Collected data:

···

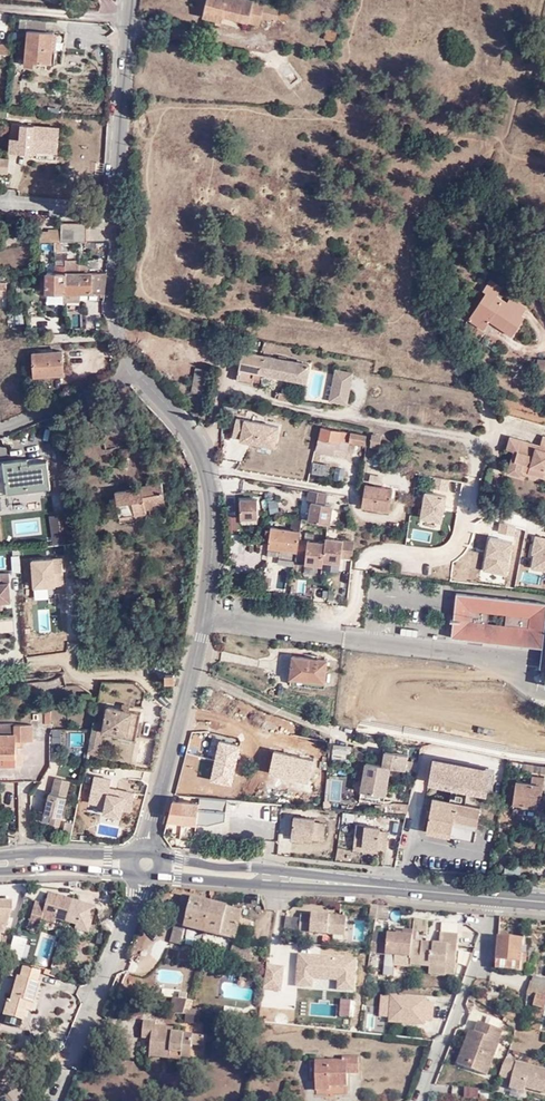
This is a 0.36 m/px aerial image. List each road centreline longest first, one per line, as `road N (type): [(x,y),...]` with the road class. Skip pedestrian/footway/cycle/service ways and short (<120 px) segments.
road 1 (residential): [(132,0),(113,297),(135,370),(190,431),(203,459),(216,547),(149,847)]
road 2 (residential): [(145,880),(51,1100)]
road 3 (unclassified): [(488,897),(487,941),(424,1100)]
road 4 (secondary): [(160,875),(348,884)]
road 5 (secondary): [(348,884),(163,856)]
road 6 (secondary): [(348,884),(488,897)]
road 7 (secondary): [(134,854),(0,857)]
road 8 (secondary): [(0,868),(132,871)]

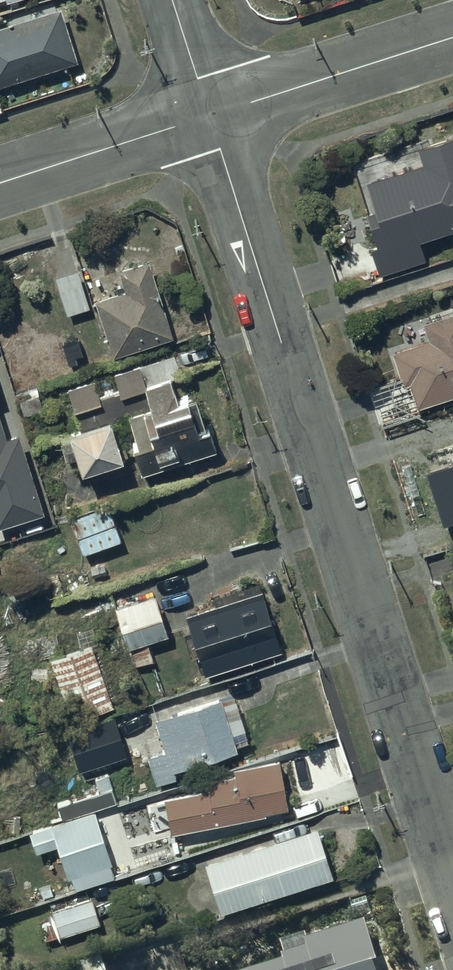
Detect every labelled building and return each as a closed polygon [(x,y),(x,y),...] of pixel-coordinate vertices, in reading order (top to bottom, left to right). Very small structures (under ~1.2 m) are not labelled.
[(8,22),(0,24),(0,83),(76,60),(60,7),(39,13),(36,5),(6,14),(8,22)] [(378,275),(426,259),(420,238),(452,228),(452,133),(418,145),(423,159),(365,178),(374,207),(365,210),(375,241),(368,244),(378,275)] [(92,299),(93,301),(109,356),(170,337),(146,259),(116,269),(122,290),(92,299)] [(75,268),(51,276),(64,315),(88,307),(75,268)] [(425,340),(388,352),(399,387),(406,385),(413,407),(452,395),(452,311),(419,322),(425,340)] [(75,472),(118,457),(117,453),(127,450),(139,473),(214,449),(206,425),(194,429),(193,424),(199,422),(189,392),(175,397),(168,374),(142,382),(136,365),(65,388),(67,409),(71,408),(77,427),(53,435),(60,456),(69,453),(75,472)] [(37,386),(14,392),(21,414),(43,408),(37,386)] [(44,511),(19,430),(7,434),(0,413),(0,525),(44,511)] [(442,521),(452,517),(452,459),(426,467),(442,521)] [(210,596),(212,605),(181,615),(200,675),(279,651),(260,590),(257,581),(210,596)] [(167,633),(153,593),(112,607),(133,666),(151,660),(144,641),(167,633)] [(89,641),(45,656),(68,720),(111,705),(89,641)] [(233,750),(217,697),(152,717),(162,750),(144,755),(153,783),(176,776),(173,768),(233,750)] [(111,712),(61,728),(75,771),(125,755),(111,712)] [(152,803),(157,832),(260,813),(260,810),(283,806),(275,757),(230,765),(231,772),(202,777),(204,788),(161,795),(162,801),(152,803)] [(49,824),(49,825),(67,878),(108,864),(91,812),(114,804),(112,797),(115,796),(107,771),(83,779),(88,793),(54,804),(60,820),(49,824)] [(314,825),(200,860),(216,910),(330,876),(314,825)] [(50,916),(51,920),(35,926),(40,940),(56,934),(57,936),(98,921),(91,901),(50,916)] [(253,969),(373,969),(372,967),(379,964),(365,921),(303,940),(306,949),(281,956),(282,961),(253,969)] [(75,966),(76,969),(105,969),(101,957),(75,966)]
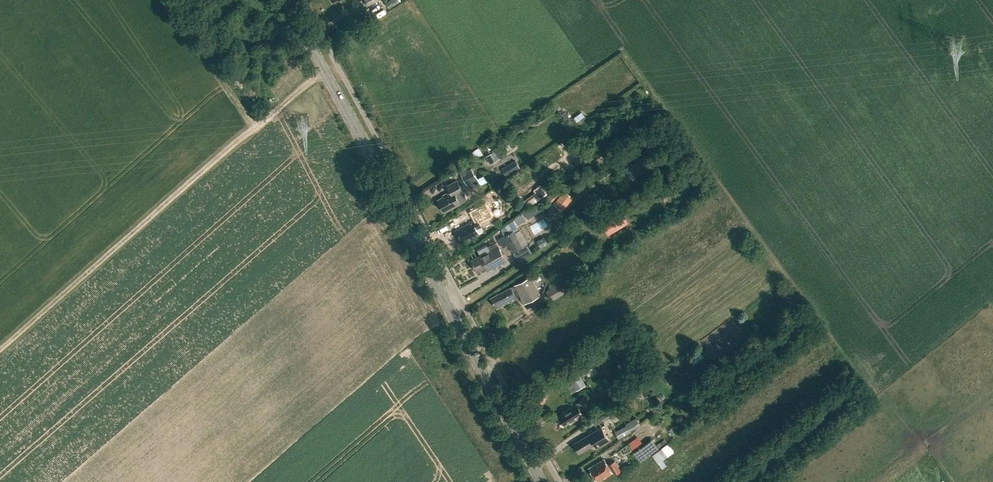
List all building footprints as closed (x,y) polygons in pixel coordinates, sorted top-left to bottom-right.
[(587,119),(585,116),(577,122),(579,125),(587,119)] [(491,163),(500,158),(495,151),(486,156),(491,163)] [(508,165),(513,172),(519,168),(515,161),(508,165)] [(467,185),(478,178),(472,168),(461,174),(467,185)] [(444,212),(460,203),(467,200),(463,191),(457,180),(447,185),(451,192),(438,199),(444,212)] [(529,207),(548,194),(541,184),(534,189),(536,192),(524,200),(529,207)] [(573,197),(565,190),(554,202),(563,209),(573,197)] [(469,240),(480,234),(477,229),(481,226),(480,223),(494,216),(486,202),(472,210),(477,219),(455,230),(461,242),(469,238),(469,240)] [(538,203),(523,212),(527,218),(541,209),(538,203)] [(522,213),(513,218),(517,224),(525,219),(522,213)] [(623,213),(611,219),(617,230),(629,223),(623,213)] [(548,217),(532,224),(537,234),(553,227),(548,217)] [(514,253),(524,247),(514,230),(504,235),(514,253)] [(548,242),(544,236),(536,241),(540,247),(548,242)] [(487,270),(506,260),(496,242),(488,246),(490,250),(471,261),(477,272),(486,267),(487,270)] [(571,284),(577,281),(573,273),(567,277),(571,284)] [(542,293),(533,275),(511,287),(491,297),(496,309),(517,298),(515,295),(520,293),(525,303),(542,293)] [(566,292),(560,282),(546,291),(551,300),(566,292)] [(765,345),(772,339),(765,331),(759,336),(765,345)] [(629,370),(641,362),(634,352),(622,360),(629,370)] [(577,390),(585,385),(580,376),(571,381),(577,390)] [(570,422),(583,415),(580,409),(585,405),(582,399),(576,403),(576,404),(564,411),(564,412),(558,416),(563,425),(570,421),(570,422)] [(605,420),(618,413),(615,407),(602,414),(605,420)] [(640,424),(637,419),(636,417),(626,423),(627,424),(615,431),(619,438),(631,431),(630,430),(640,424)] [(597,447),(610,440),(602,427),(575,443),(580,452),(595,443),(597,447)] [(641,462),(659,448),(652,439),(634,453),(641,462)] [(669,443),(663,447),(669,455),(675,451),(669,443)] [(615,459),(607,463),(605,459),(589,468),(597,481),(612,472),(614,474),(621,470),(615,459)]
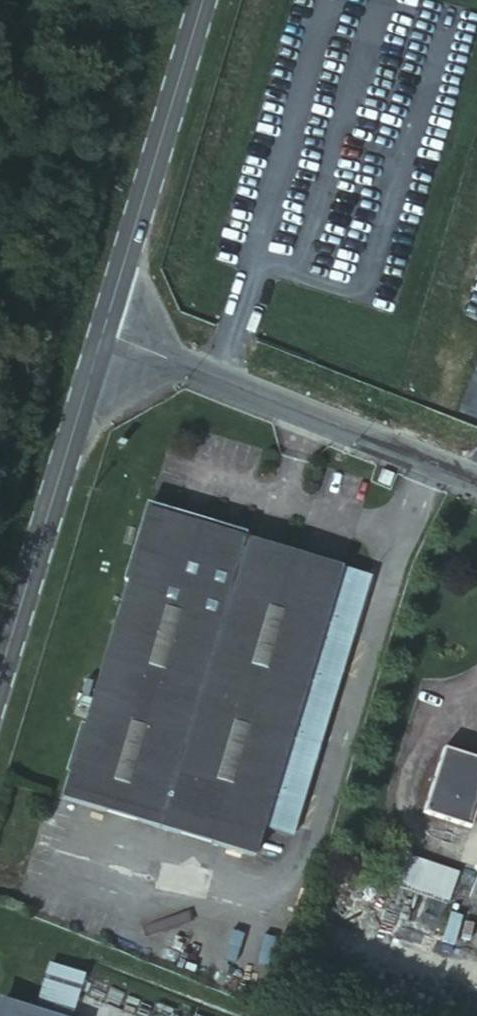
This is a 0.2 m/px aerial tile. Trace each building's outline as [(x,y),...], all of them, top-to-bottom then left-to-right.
[(174,468),(158,517),(324,567),(340,519),(174,468)] [(340,519),(324,567),(158,517),(112,666),(82,759),(276,819),(285,790),(315,799),(398,537),(340,519)] [(465,736),(445,801),(476,812),(476,740),(465,736)] [(476,861),(423,843),(412,876),(467,894),(476,861)] [(2,1015),(77,1015),(88,983),(20,960),(2,1015)]
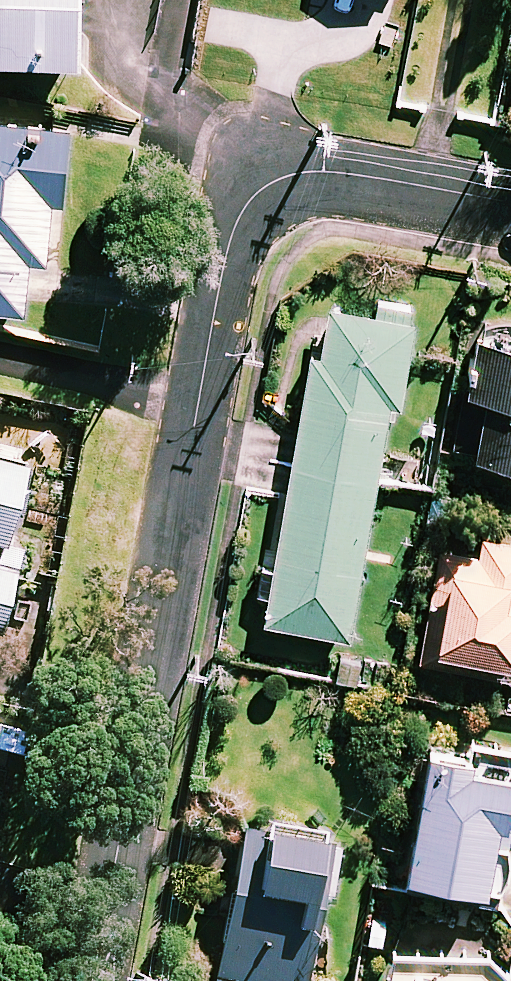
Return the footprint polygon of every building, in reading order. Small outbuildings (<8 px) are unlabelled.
[(82,0),(0,0),(0,71),(81,72),(82,0)] [(0,131),(0,318),(26,320),(30,268),(48,270),(53,210),(64,211),(70,137),(0,131)] [(278,562),(263,559),(256,602),(271,605),(267,630),(352,645),(392,411),(402,413),(419,313),(377,305),(375,321),(331,314),(323,362),(313,360),(278,562)] [(455,456),(479,460),(478,468),(510,474),(510,337),(482,332),(469,410),(462,409),(455,456)] [(22,551),(3,546),(20,479),(0,474),(0,635),(22,551)] [(481,544),(478,561),(441,555),(424,660),(509,674),(508,684),(510,684),(510,549),(481,544)] [(474,750),(473,757),(421,752),(408,869),(382,866),(380,887),(505,901),(510,849),(510,754),(474,750)] [(342,841),(265,829),(264,837),(239,833),(215,980),(305,980),(319,898),(333,901),(342,841)]
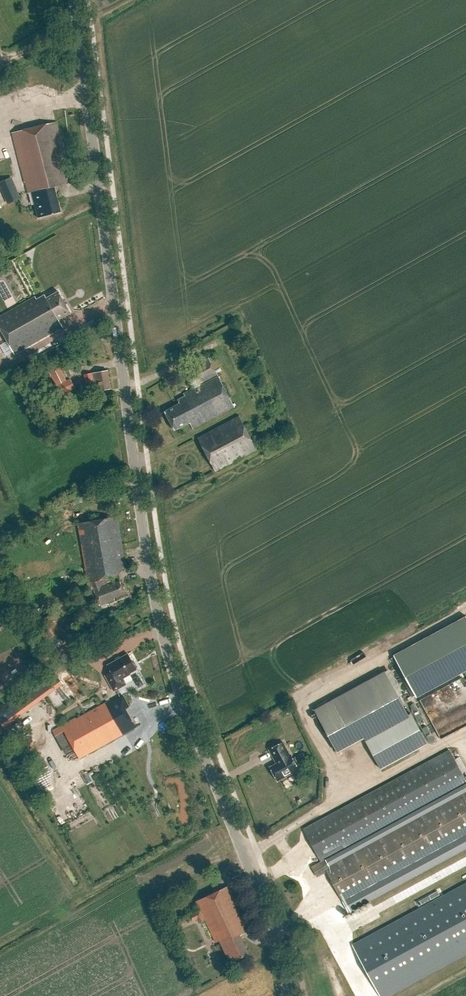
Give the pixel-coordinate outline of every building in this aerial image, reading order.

···

● **Your goal**: Produce the entries above once more, exactly as given, with each picture left out.

● **Result below**:
This is a 0.36 m/px aerial image. List each road centreline longest first, one per line, as `road N (type): [(x,y),...]` with the road class. Skip pedestrian/footway/cycle/service ways and short (<120 px) segments.
road 1 (residential): [(132,0),(113,297),(135,370),(190,431),(203,459),(216,547),(149,847)]
road 2 (residential): [(145,880),(51,1100)]
road 3 (unclassified): [(488,897),(487,941),(424,1100)]
road 4 (secondary): [(160,875),(348,884)]
road 5 (secondary): [(348,884),(163,856)]
road 6 (secondary): [(348,884),(488,897)]
road 7 (secondary): [(134,854),(0,857)]
road 8 (secondary): [(0,868),(132,871)]

Detect every labelled building and return each as a closed polygon [(x,y),(x,y),...] of pixel-coordinate vertices, in reading order (top to bottom, left to right). Very small structures (under ~1.2 m) are not labelled.
[(8,22),(0,24),(0,83),(76,60),(60,7),(39,13),(36,5),(6,14),(8,22)] [(378,275),(426,259),(420,238),(452,228),(452,133),(418,145),(423,159),(365,178),(374,207),(365,210),(375,241),(368,244),(378,275)] [(92,299),(93,301),(109,356),(170,337),(146,259),(116,269),(122,290),(92,299)] [(75,268),(51,276),(64,315),(88,307),(75,268)] [(425,340),(388,352),(399,387),(406,385),(413,407),(452,395),(452,311),(419,322),(425,340)] [(75,472),(118,457),(117,453),(127,450),(139,473),(214,449),(206,425),(194,429),(193,424),(199,422),(189,392),(175,397),(168,374),(142,382),(136,365),(65,388),(67,409),(71,408),(77,427),(53,435),(60,456),(69,453),(75,472)] [(37,386),(14,392),(21,414),(43,408),(37,386)] [(44,511),(19,430),(7,434),(0,413),(0,525),(44,511)] [(442,521),(452,517),(452,459),(426,467),(442,521)] [(210,596),(212,605),(181,615),(200,675),(279,651),(260,590),(257,581),(210,596)] [(167,633),(153,593),(112,607),(133,666),(151,660),(144,641),(167,633)] [(89,641),(45,656),(68,720),(111,705),(89,641)] [(233,750),(217,697),(152,717),(162,750),(144,755),(153,783),(176,776),(173,768),(233,750)] [(111,712),(61,728),(75,771),(125,755),(111,712)] [(152,803),(157,832),(260,813),(260,810),(283,806),(275,757),(230,765),(231,772),(202,777),(204,788),(161,795),(162,801),(152,803)] [(49,824),(49,825),(67,878),(108,864),(91,812),(114,804),(112,797),(115,796),(107,771),(83,779),(88,793),(54,804),(60,820),(49,824)] [(314,825),(200,860),(216,910),(330,876),(314,825)] [(50,916),(51,920),(35,926),(40,940),(56,934),(57,936),(98,921),(91,901),(50,916)] [(253,969),(373,969),(372,967),(379,964),(365,921),(303,940),(306,949),(281,956),(282,961),(253,969)] [(75,966),(76,969),(105,969),(101,957),(75,966)]
List all building footprints as closed (x,y) polygons in pixel coordinates, sorted top-left to bottom-right.
[(587,119),(585,116),(577,122),(579,125),(587,119)] [(491,163),(500,158),(495,151),(486,156),(491,163)] [(508,165),(513,172),(519,168),(515,161),(508,165)] [(467,185),(478,178),(472,168),(461,174),(467,185)] [(444,212),(460,203),(467,200),(463,191),(457,180),(447,185),(451,192),(438,199),(444,212)] [(529,207),(548,194),(541,184),(534,189),(536,192),(524,200),(529,207)] [(573,197),(565,190),(554,202),(563,209),(573,197)] [(469,240),(480,234),(477,229),(481,226),(480,223),(494,216),(486,202),(472,210),(477,219),(455,230),(461,242),(469,238),(469,240)] [(538,203),(523,212),(527,218),(541,209),(538,203)] [(522,213),(513,218),(517,224),(525,219),(522,213)] [(623,213),(611,219),(617,230),(629,223),(623,213)] [(548,217),(532,224),(537,234),(553,227),(548,217)] [(514,253),(524,247),(514,230),(504,235),(514,253)] [(548,242),(544,236),(536,241),(540,247),(548,242)] [(487,270),(506,260),(496,242),(488,246),(490,250),(471,261),(477,272),(486,267),(487,270)] [(571,284),(577,281),(573,273),(567,277),(571,284)] [(542,293),(533,275),(511,287),(491,297),(496,309),(517,298),(515,295),(520,293),(525,303),(542,293)] [(566,292),(560,282),(546,291),(551,300),(566,292)] [(765,345),(772,339),(765,331),(759,336),(765,345)] [(629,370),(641,362),(634,352),(622,360),(629,370)] [(577,390),(585,385),(580,376),(571,381),(577,390)] [(570,422),(583,415),(580,409),(585,405),(582,399),(576,403),(576,404),(564,411),(564,412),(558,416),(563,425),(570,421),(570,422)] [(605,420),(618,413),(615,407),(602,414),(605,420)] [(640,424),(637,419),(636,417),(626,423),(627,424),(615,431),(619,438),(631,431),(630,430),(640,424)] [(597,447),(610,440),(602,427),(575,443),(580,452),(595,443),(597,447)] [(641,462),(659,448),(652,439),(634,453),(641,462)] [(669,443),(663,447),(669,455),(675,451),(669,443)] [(615,459),(607,463),(605,459),(589,468),(597,481),(612,472),(614,474),(621,470),(615,459)]
This is a 0.2 m/px aerial tile. Trace each building's outline as [(x,y),...], all of them, top-to-bottom then left-to-right.
[(174,468),(158,517),(324,567),(340,519),(174,468)] [(340,519),(324,567),(158,517),(112,666),(82,759),(276,819),(285,790),(315,799),(398,537),(340,519)] [(465,736),(445,801),(476,812),(476,740),(465,736)] [(476,861),(423,843),(412,876),(467,894),(476,861)] [(2,1015),(77,1015),(88,983),(20,960),(2,1015)]
Return the footprint polygon of every building, in reading order. Small outbuildings (<8 px) are unlabelled.
[(82,0),(0,0),(0,71),(81,72),(82,0)] [(0,131),(0,318),(26,320),(30,268),(48,270),(53,210),(64,211),(70,137),(0,131)] [(278,562),(263,559),(256,602),(271,605),(267,630),(352,645),(392,411),(402,413),(419,313),(377,305),(375,321),(331,314),(323,362),(313,360),(278,562)] [(455,456),(479,460),(478,468),(510,474),(510,337),(482,332),(469,410),(462,409),(455,456)] [(22,551),(3,546),(20,479),(0,474),(0,635),(22,551)] [(481,544),(478,561),(441,555),(424,660),(509,674),(508,684),(510,684),(510,549),(481,544)] [(474,750),(473,757),(421,752),(408,869),(382,866),(380,887),(505,901),(510,849),(510,754),(474,750)] [(342,841),(265,829),(264,837),(239,833),(215,980),(305,980),(319,898),(333,901),(342,841)]
Give the pixel-coordinate outline of every building in this aerial image, reading order.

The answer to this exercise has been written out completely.